What the exercise asks: Could you set down every entry exactly as it stands, without the images?

[Revision comparison data]

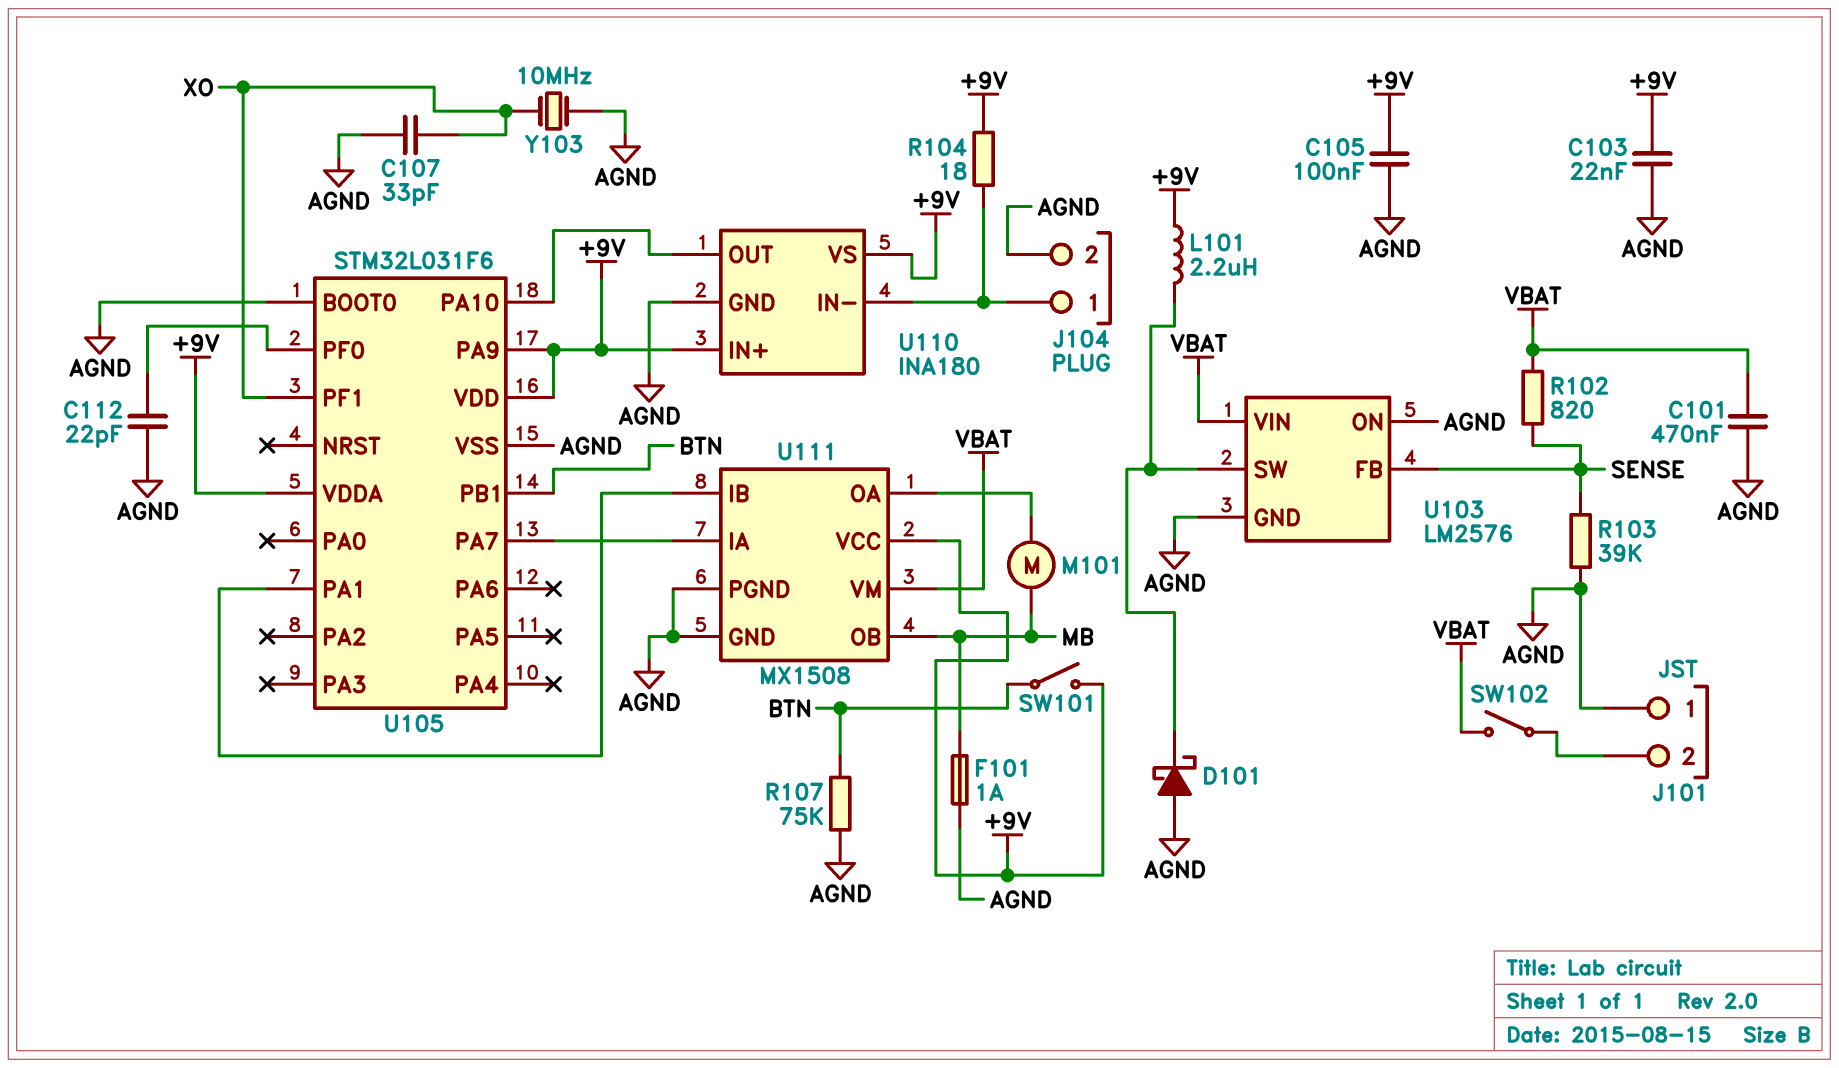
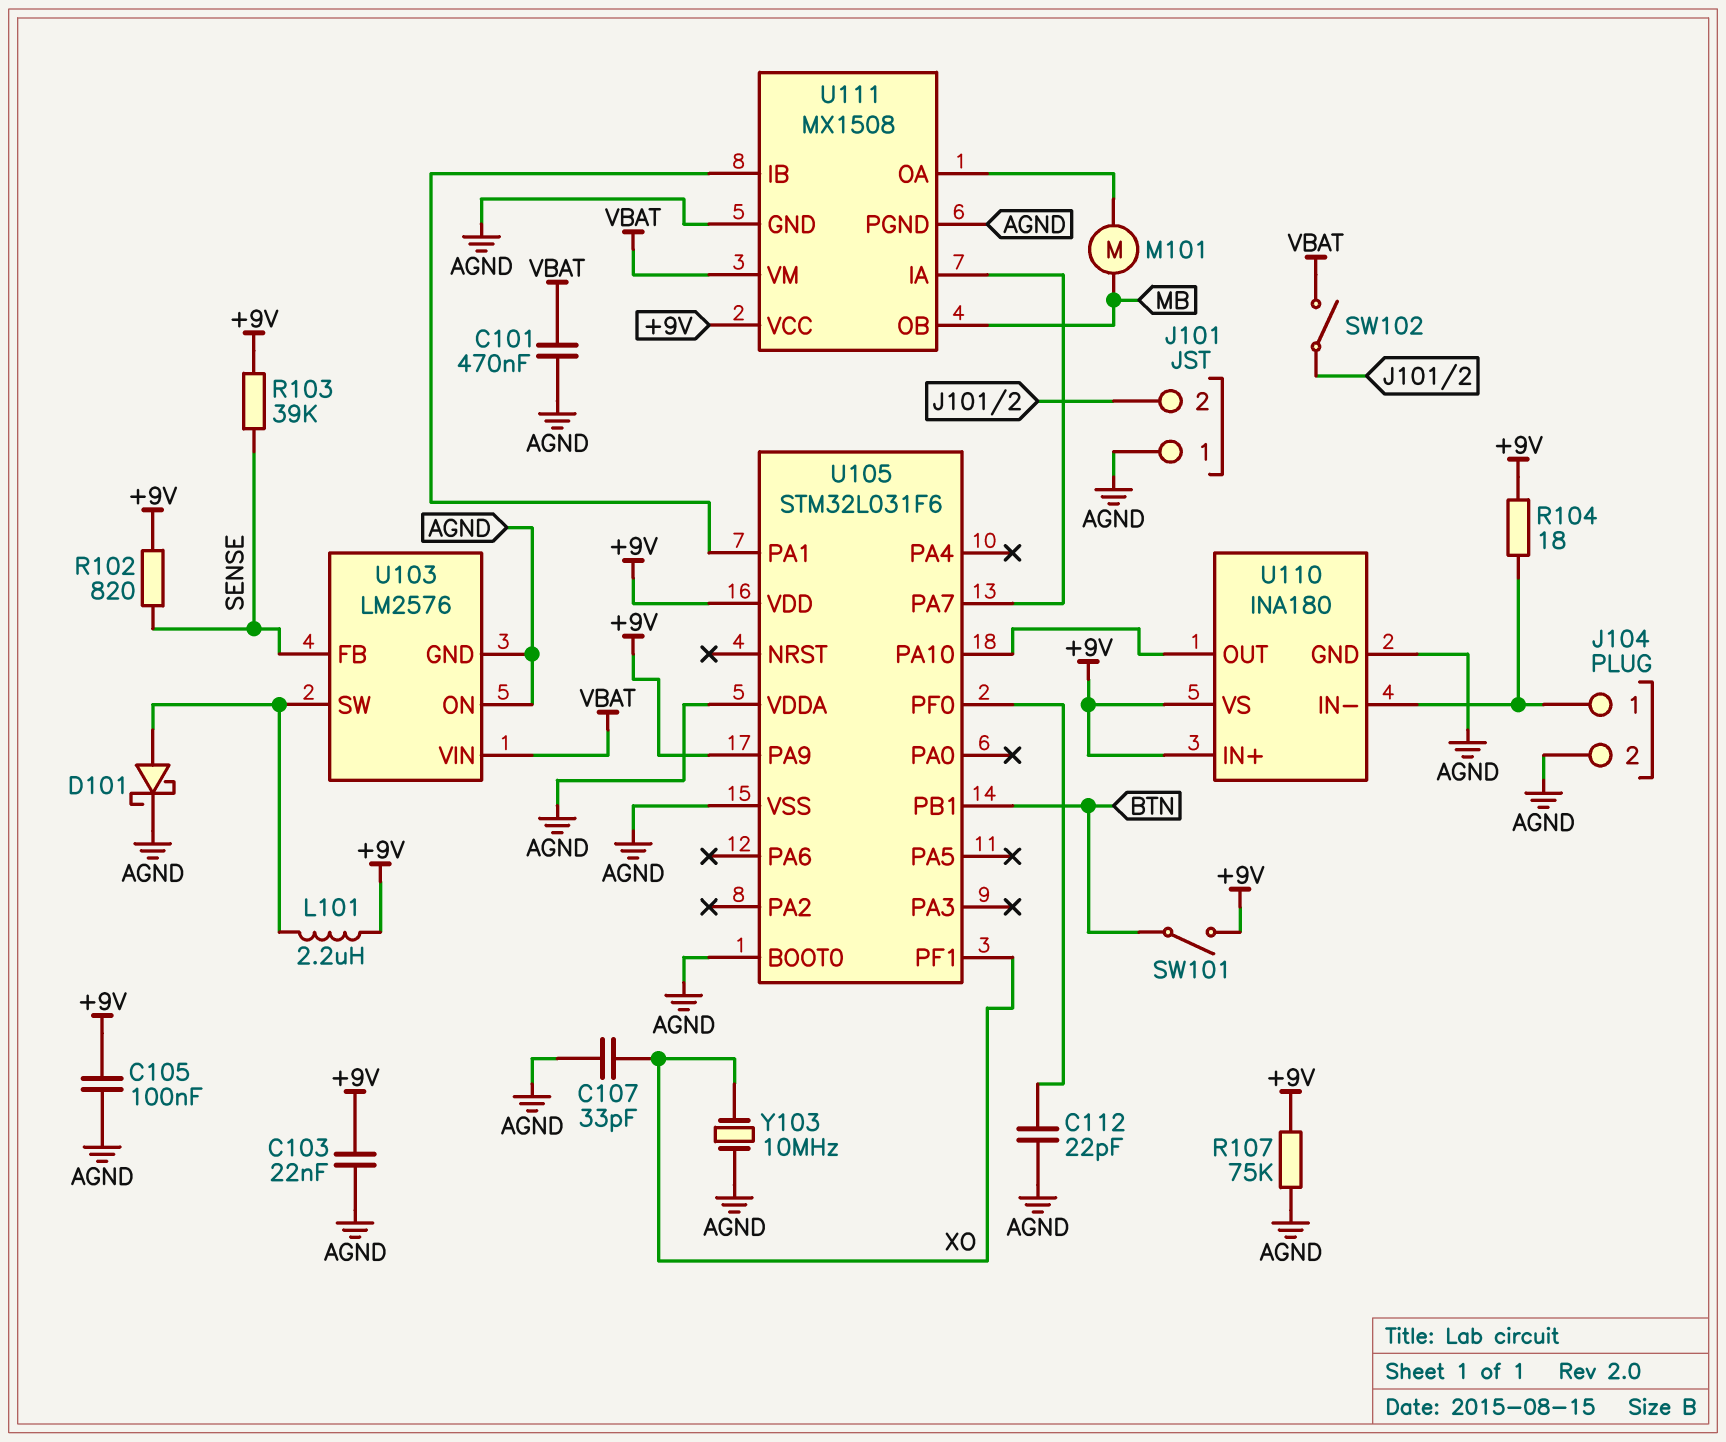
D101: schottky (A AGND, K U103/SW) -> schottky (A U103/SW, K AGND)
F101: 1A (AGND, MB) -> none
R102: 820 (SENSE, VBAT) -> 820 (+9V, SENSE)
R103: 39k (AGND, SENSE) -> 39k (+9V, SENSE)
R107: 75k (AGND, BTN) -> 75k (+9V, AGND)
U105 pin VDDA: +9V -> AGND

Reply:
D101: schottky (A AGND, K U103/SW) -> schottky (A U103/SW, K AGND)
F101: 1A (AGND, MB) -> none
R102: 820 (SENSE, VBAT) -> 820 (+9V, SENSE)
R103: 39k (AGND, SENSE) -> 39k (+9V, SENSE)
R107: 75k (AGND, BTN) -> 75k (+9V, AGND)
U105 pin VDDA: +9V -> AGND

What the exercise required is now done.